Give each line of the records again exactly and omit every picture.

Scene edit records:
——

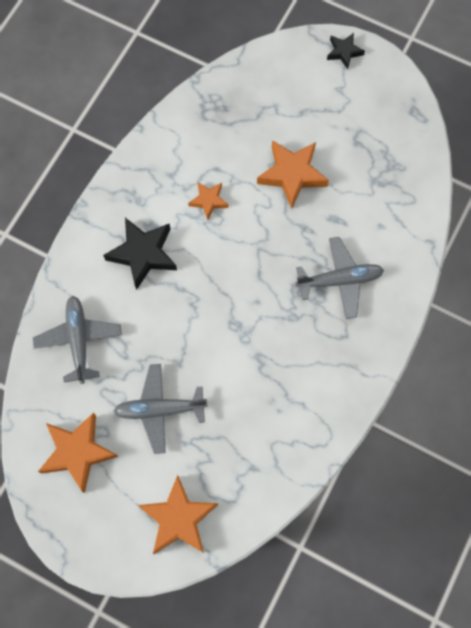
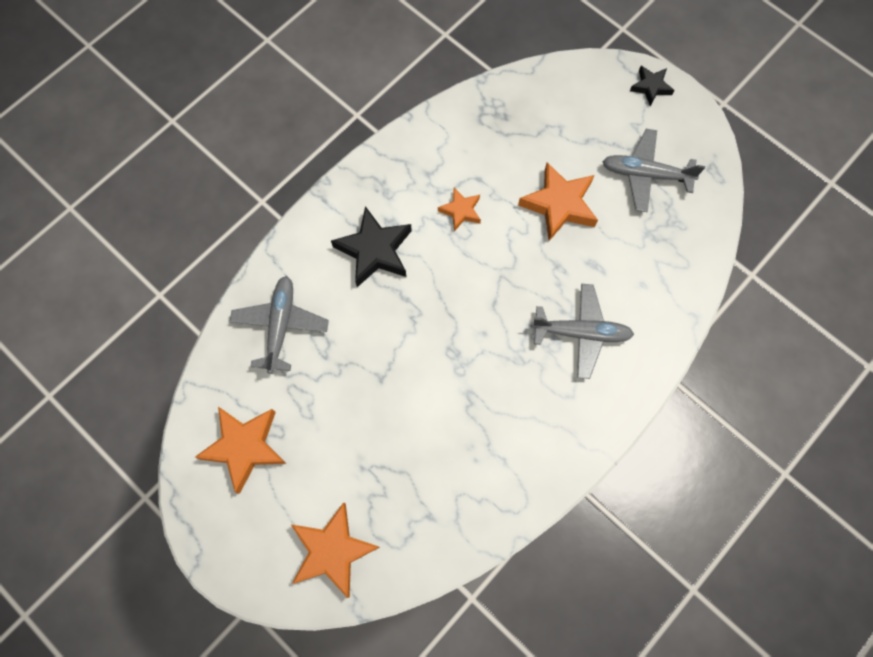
camera: 15 degrees right, 0 degrees up
(160, 409) = (346, 424): grey plane -> grey plane (645, 174)

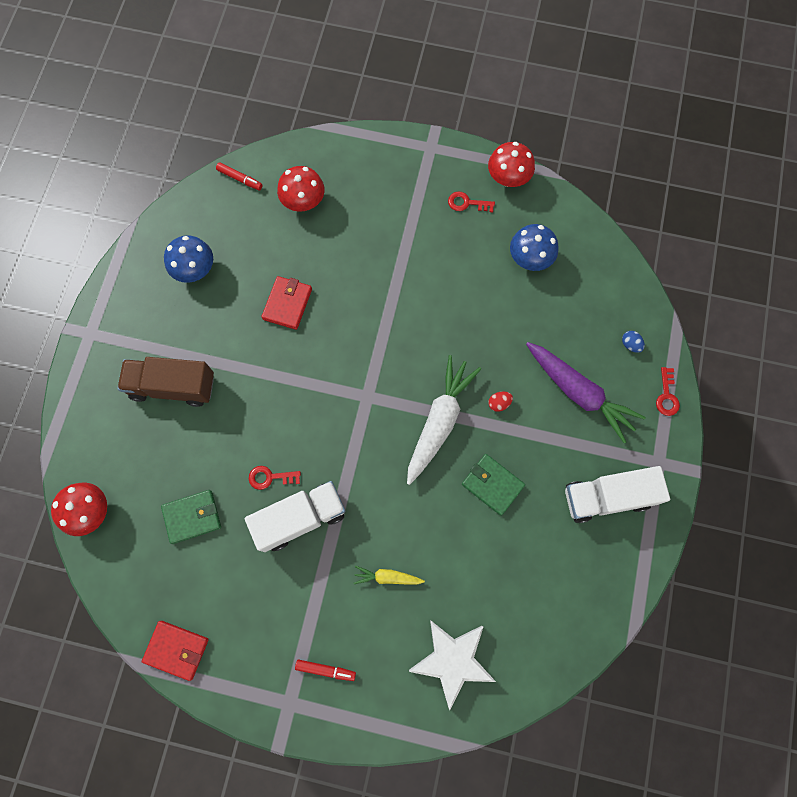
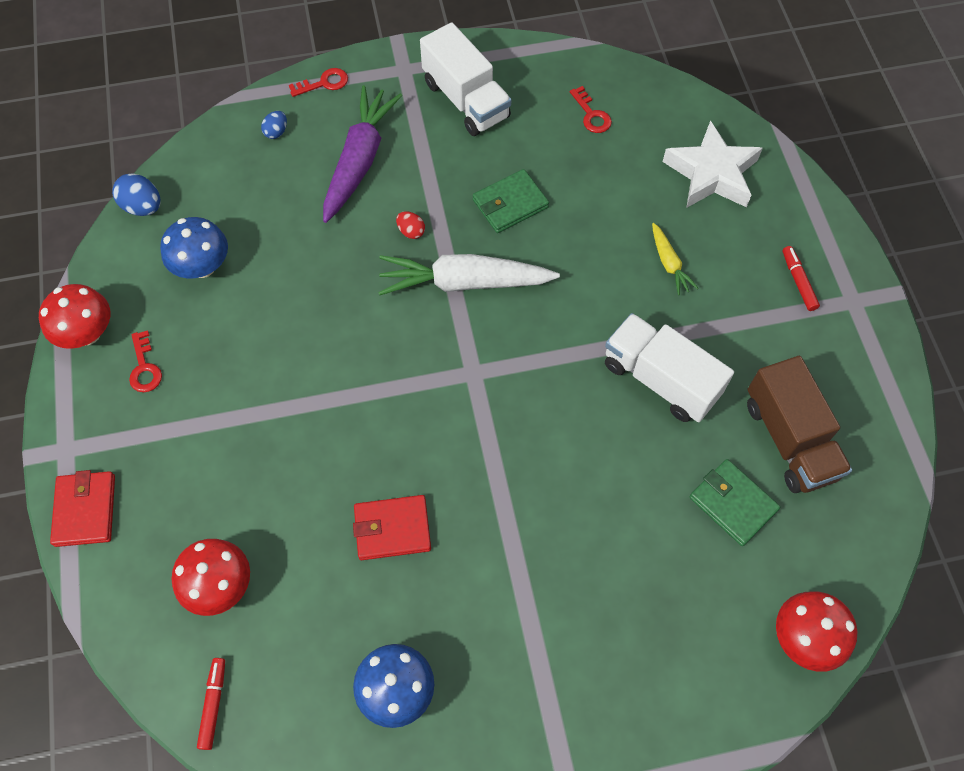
camera: 115 degrees left, 10 degrees down
(173, 386) = (584, 623): brown truck -> brown truck (789, 439)
(176, 650) = (883, 441): red wallet -> red wallet (85, 510)
(270, 477) = (633, 436): red key -> red key (591, 115)
(492, 485) = (510, 204): green wallet -> green wallet turned 45 degrees clockwise
(597, 237) = (143, 207): none -> blue egg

——

■ RESPONSE TO THE EXERCISE:
camera: 15 degrees right, 0 degrees up
(160, 409) = (346, 424): grey plane -> grey plane (645, 174)

camera: 115 degrees left, 10 degrees down
(173, 386) = (584, 623): brown truck -> brown truck (789, 439)
(176, 650) = (883, 441): red wallet -> red wallet (85, 510)
(270, 477) = (633, 436): red key -> red key (591, 115)
(492, 485) = (510, 204): green wallet -> green wallet turned 45 degrees clockwise
(597, 237) = (143, 207): none -> blue egg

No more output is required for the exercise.